TASK DATA.
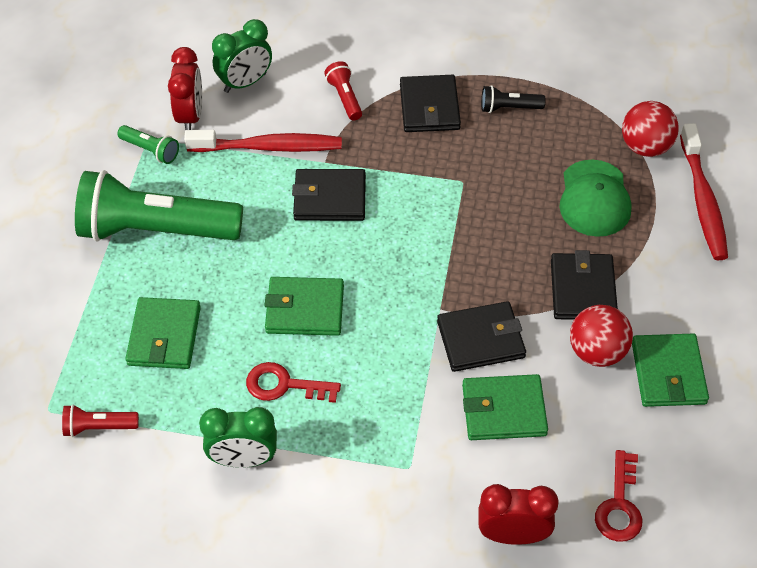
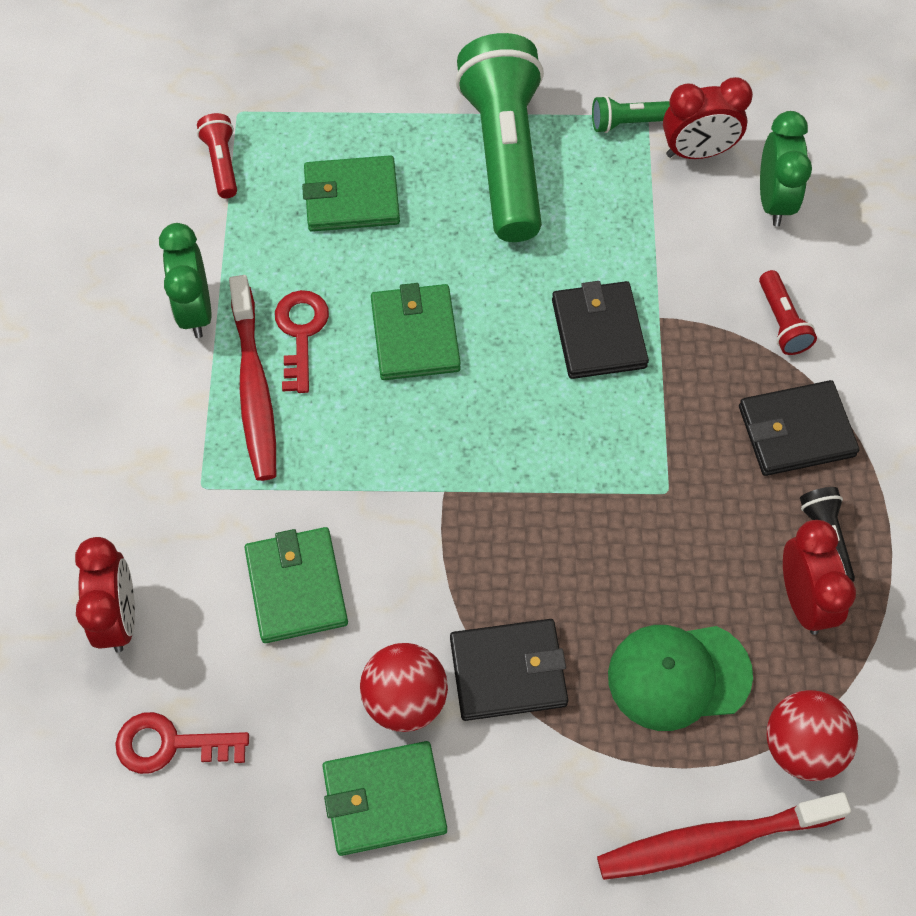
camera: 80 degrees right, 10 degrees up
(150, 150) = (629, 123): green flashlight -> green flashlight turned 60 degrees clockwise
(245, 83) = (774, 200): green clock -> green clock turned 135 degrees counterclockwise
(269, 147) = (668, 249): red toothbrush -> red toothbrush (254, 389)
(345, 98) = (782, 322): red flashlight -> red flashlight turned 105 degrees clockwise
(481, 339) = (402, 547): black wallet -> none
(549, 127) = (803, 599): none -> red clock

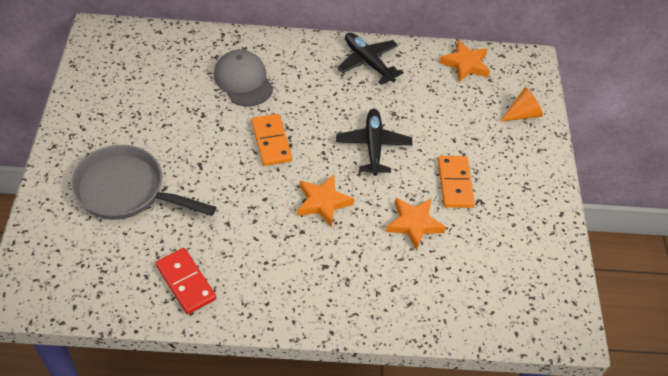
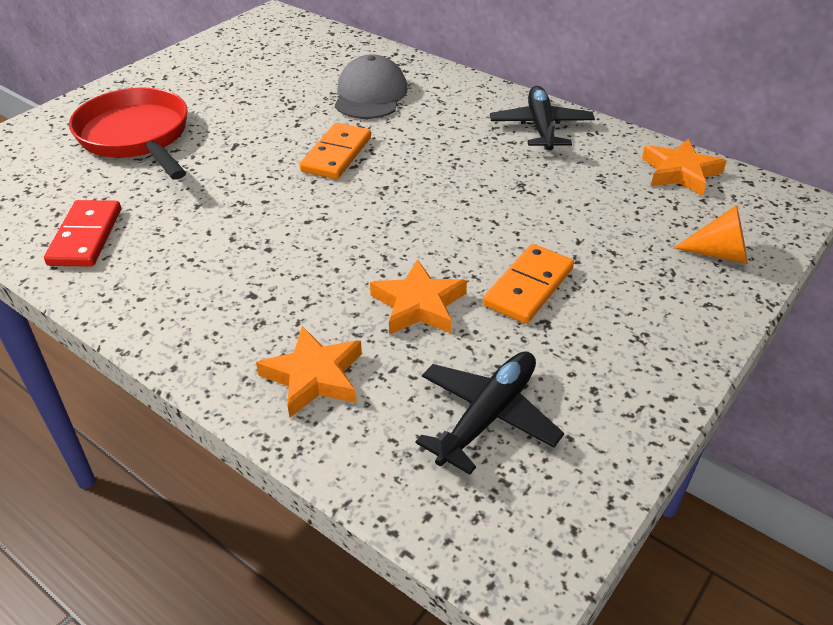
camera: 40 degrees right, 10 degrees down
(126, 190) = (136, 137): grey pan -> red pan
(323, 202) = (327, 232): orange star -> orange star (314, 376)
(373, 146) = (456, 204): black plane -> black plane (487, 417)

YOUR TASK.
Please transcribe exactly the lines from the one containing "(481, 339) = (402, 547): black wallet -> none" through the final line of the data, including both, and nothing else. Pictures are to be left out.

TASK RESULT.
(481, 339) = (402, 547): black wallet -> none
(549, 127) = (803, 599): none -> red clock

camera: 40 degrees right, 10 degrees down
(126, 190) = (136, 137): grey pan -> red pan
(323, 202) = (327, 232): orange star -> orange star (314, 376)
(373, 146) = (456, 204): black plane -> black plane (487, 417)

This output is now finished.